WHAT THE TASK ASKS: From the line containing "brown padlock: 0 -> 3" to the end of the data, retype every line exactly and nothing else. Drop the pictures.

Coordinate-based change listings
>>>>>

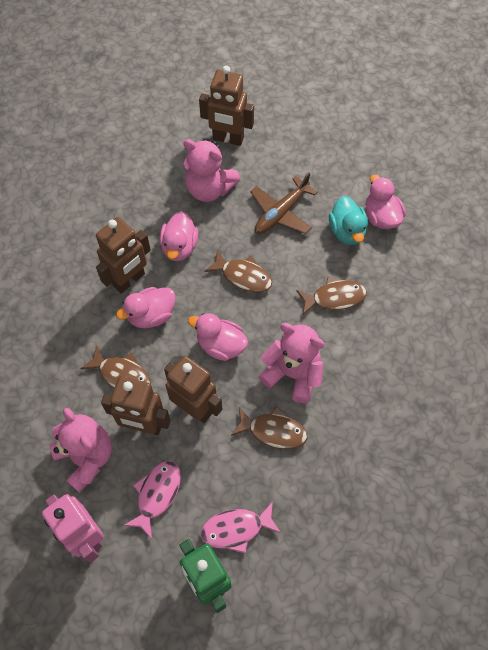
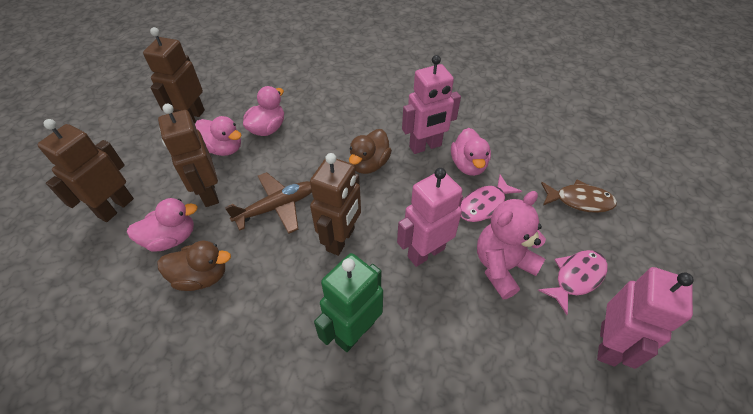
brown duck: 0 -> 2
brown fish: 4 -> 1
pink robot: 1 -> 3
pink teddy bear: 3 -> 1
turquoise duck: 1 -> 0

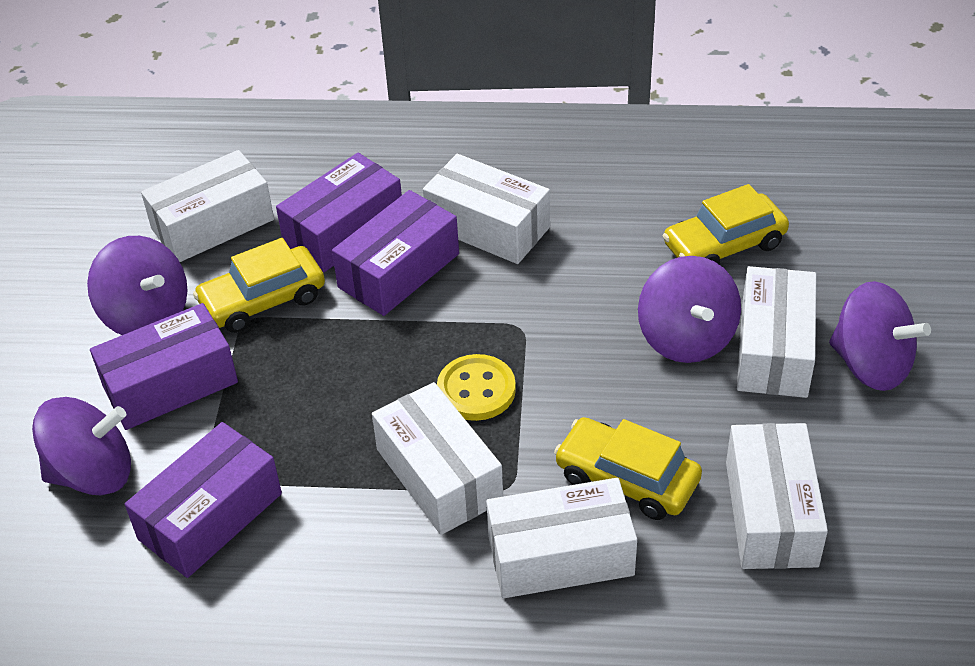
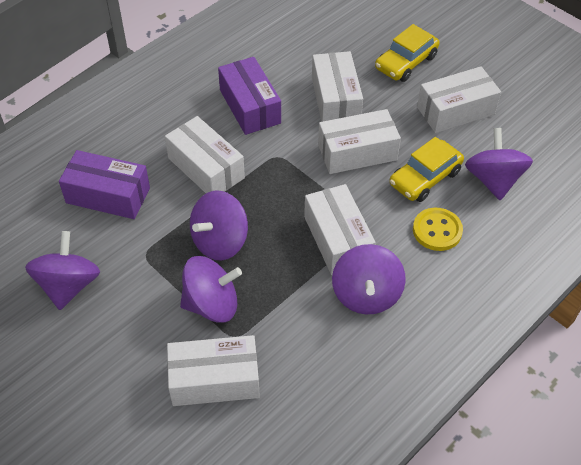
purple box: 4 -> 2
purple spinning top: 4 -> 5
yellow car: 3 -> 2

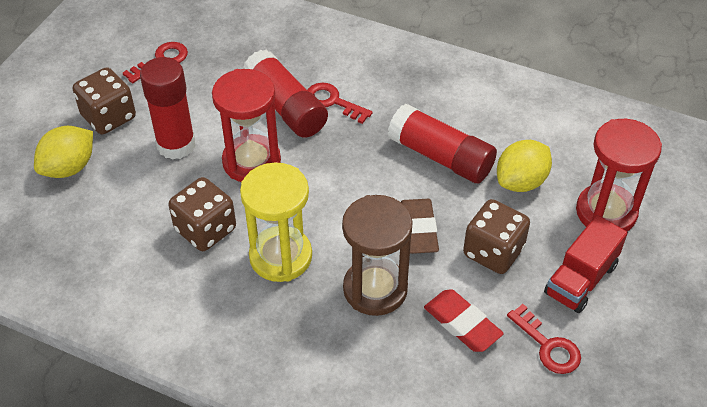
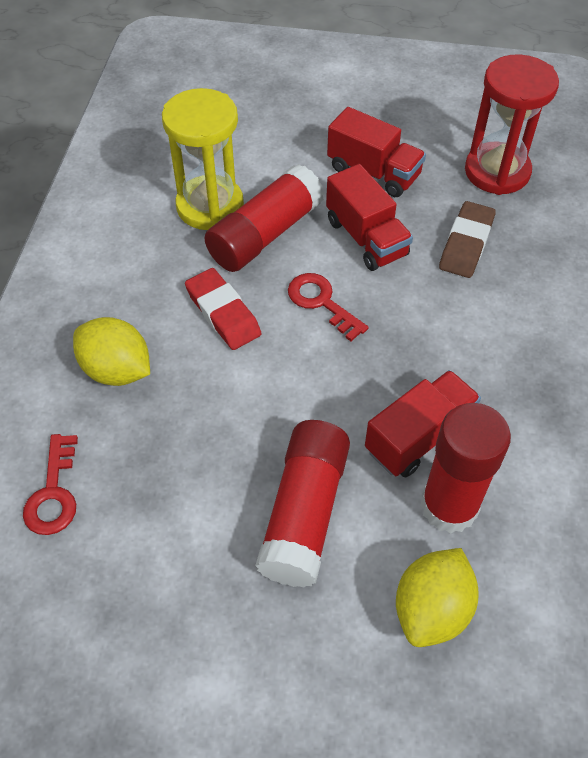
brown dice: 3 -> 0
brown hourglass: 1 -> 0
red hourglass: 2 -> 1
red key: 3 -> 2
red truck: 1 -> 3

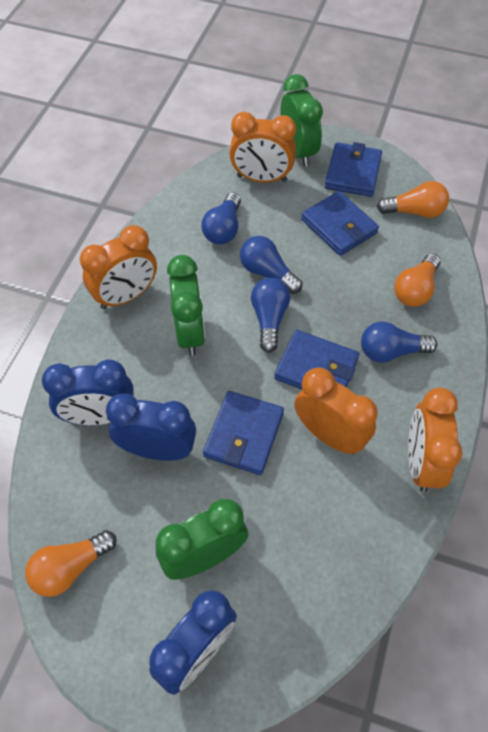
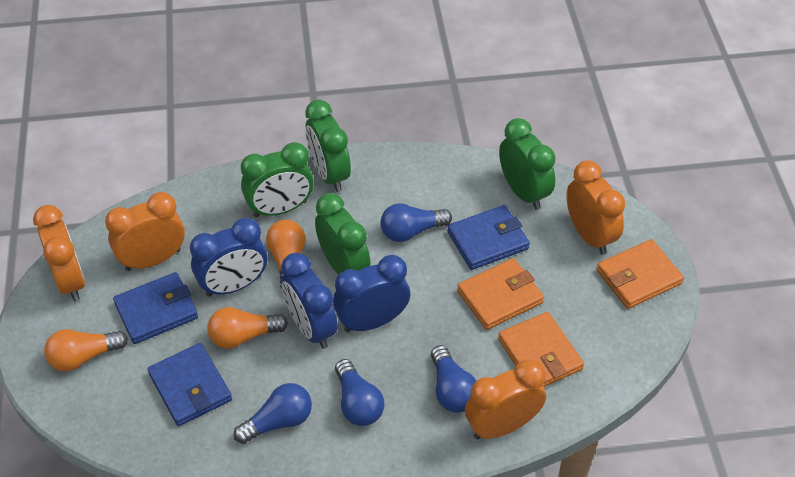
blue wallet: 4 -> 3
green clock: 3 -> 4
orange wallet: 0 -> 3

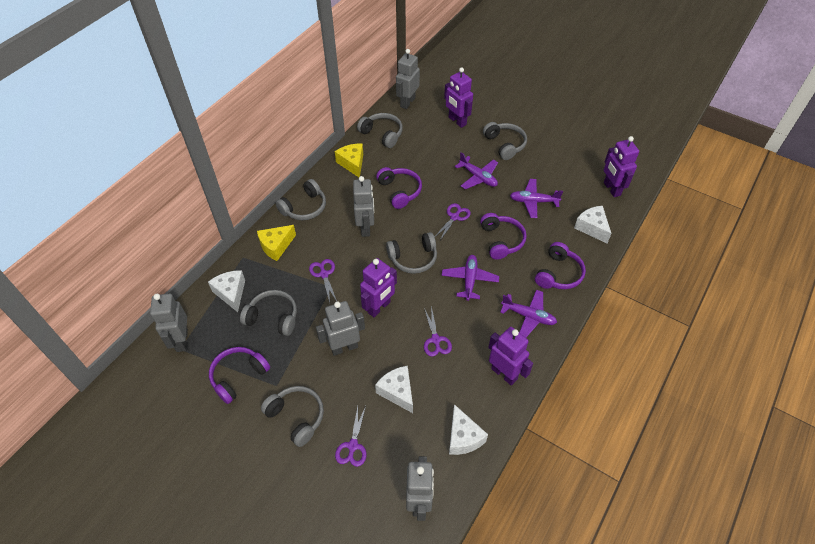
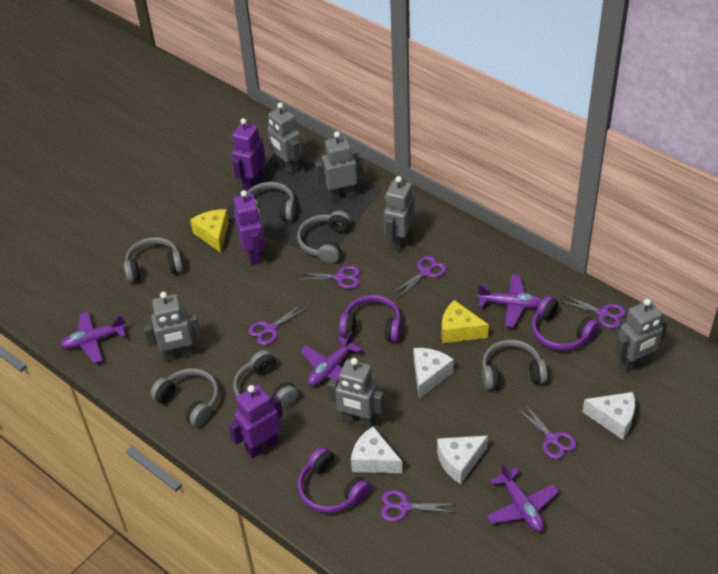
grey robot: 5 -> 6
purple headphones: 4 -> 3
purple robot: 4 -> 3
purple scissors: 4 -> 6

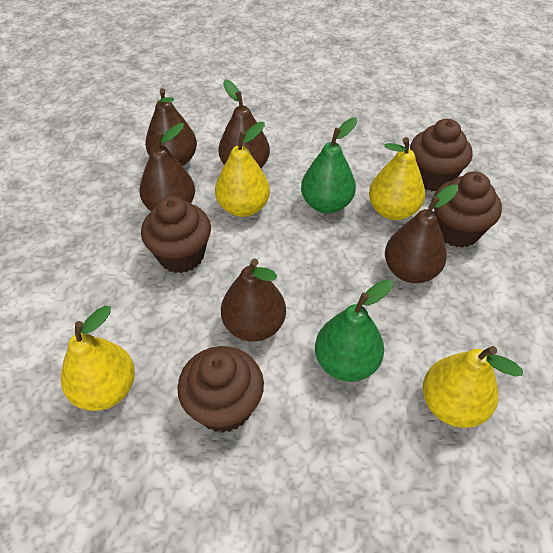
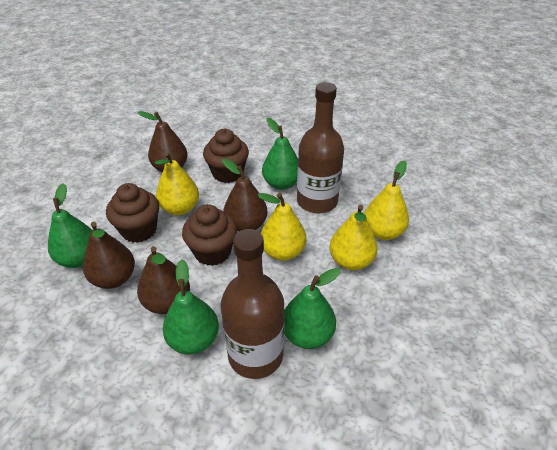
brown bottle: 0 -> 2
brown cupcake: 4 -> 3
brown pear: 5 -> 4
green pear: 2 -> 4

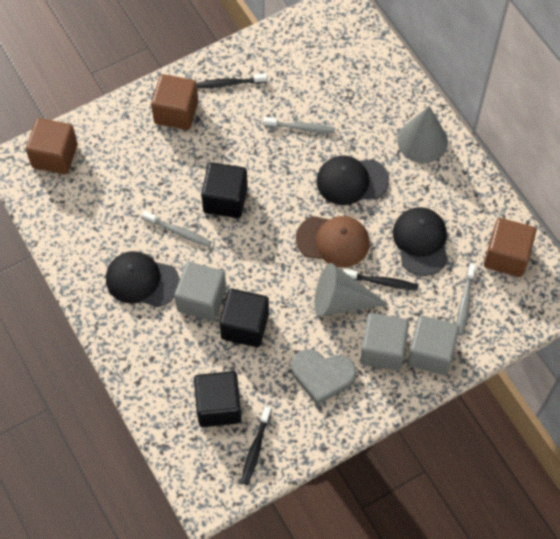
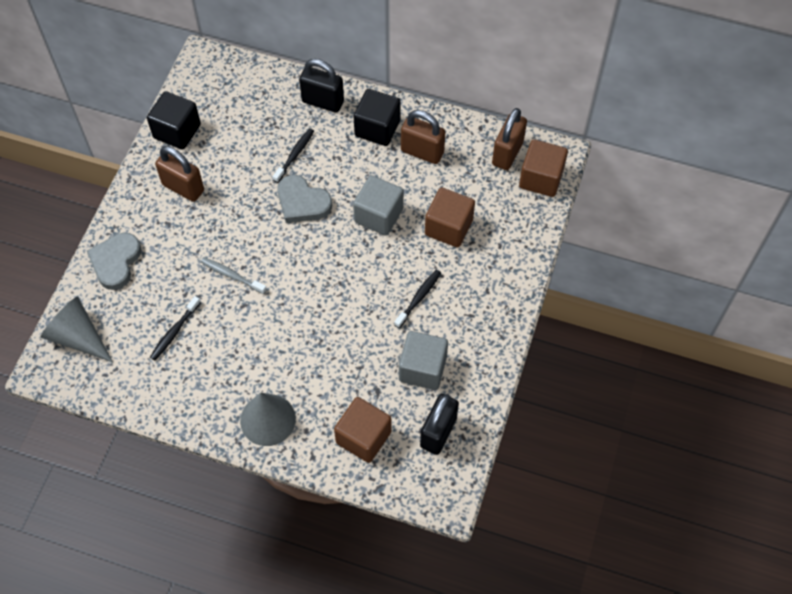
black cap: 3 -> 0
black cube: 3 -> 2
black padlock: 0 -> 2
brown cap: 1 -> 0
brown padlock: 0 -> 3
grey cube: 3 -> 2
grey heart: 1 -> 2
grey toothbrush: 3 -> 1

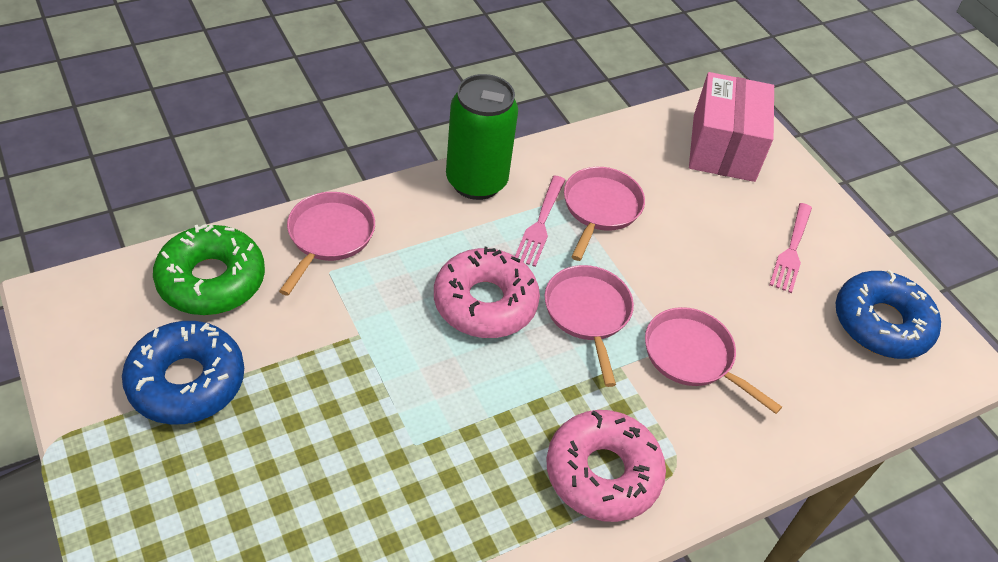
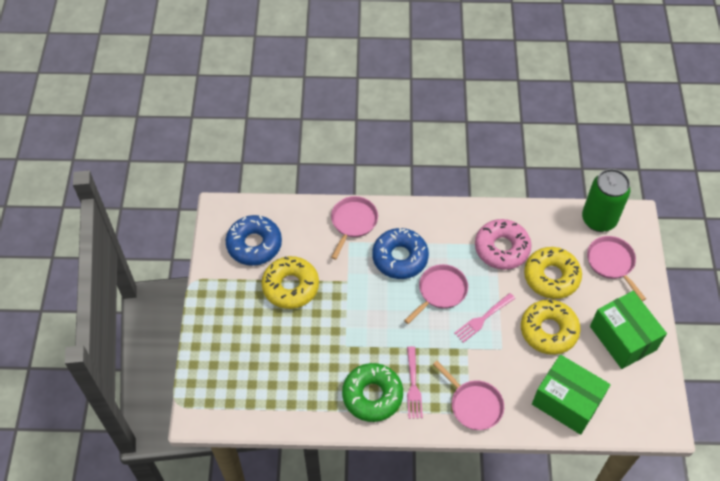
green box: 0 -> 2
pink box: 1 -> 0
pink donut: 2 -> 1
yellow donut: 0 -> 3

<<<<<

SOLUTION TO THIS TASK:
brown padlock: 0 -> 3
grey cube: 3 -> 2
grey heart: 1 -> 2
grey toothbrush: 3 -> 1

green box: 0 -> 2
pink box: 1 -> 0
pink donut: 2 -> 1
yellow donut: 0 -> 3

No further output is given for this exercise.